WHAT YOU ARE ASKED TO DO: If a line in the records contains the word "turned", count it; state the resulting number and nothing more.

(Beginning of SUPPLIED DATA)

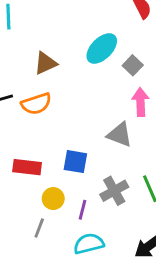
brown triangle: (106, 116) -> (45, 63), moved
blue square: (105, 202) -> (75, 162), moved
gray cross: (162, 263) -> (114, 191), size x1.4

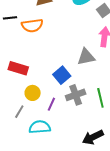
gray triangle: (120, 135) -> (86, 57), turned -42
blue square: (75, 162) -> (62, 75), moved, turned 30
cyan semicircle: (89, 244) -> (40, 127), moved

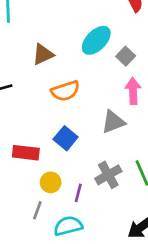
orange semicircle: (32, 25) -> (65, 91), moved
blue square: (62, 75) -> (66, 138), moved

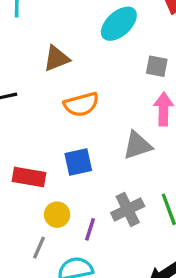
cyan ellipse: (96, 40) -> (119, 24), moved
gray square: (126, 56) -> (157, 66), turned -36
blue square: (66, 138) -> (78, 162), turned 35

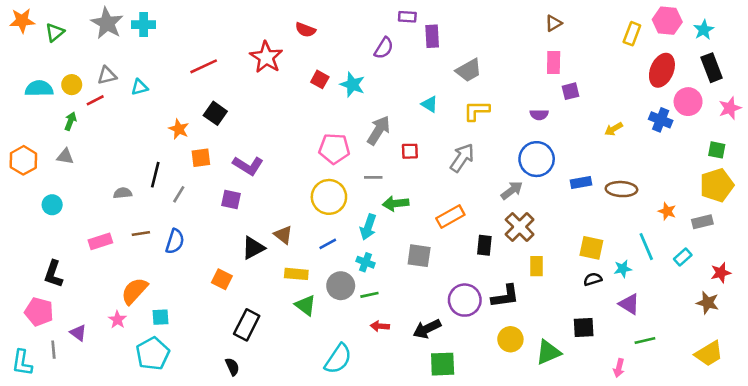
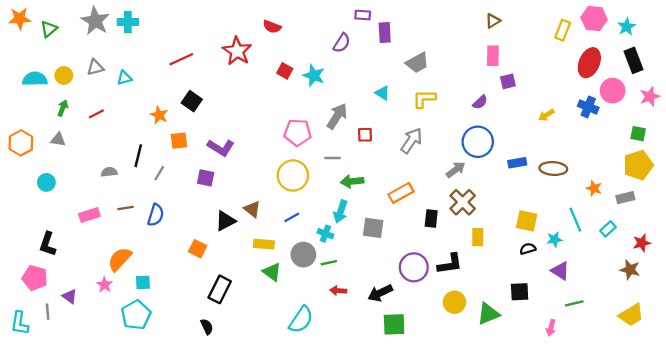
red line: (95, 100) -> (96, 114), moved
purple semicircle: (539, 115) -> (480, 102), turned -42
cyan arrow: (368, 227) -> (341, 212), moved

(End of SUPPLIED DATA)

TASK SOLUTION: 5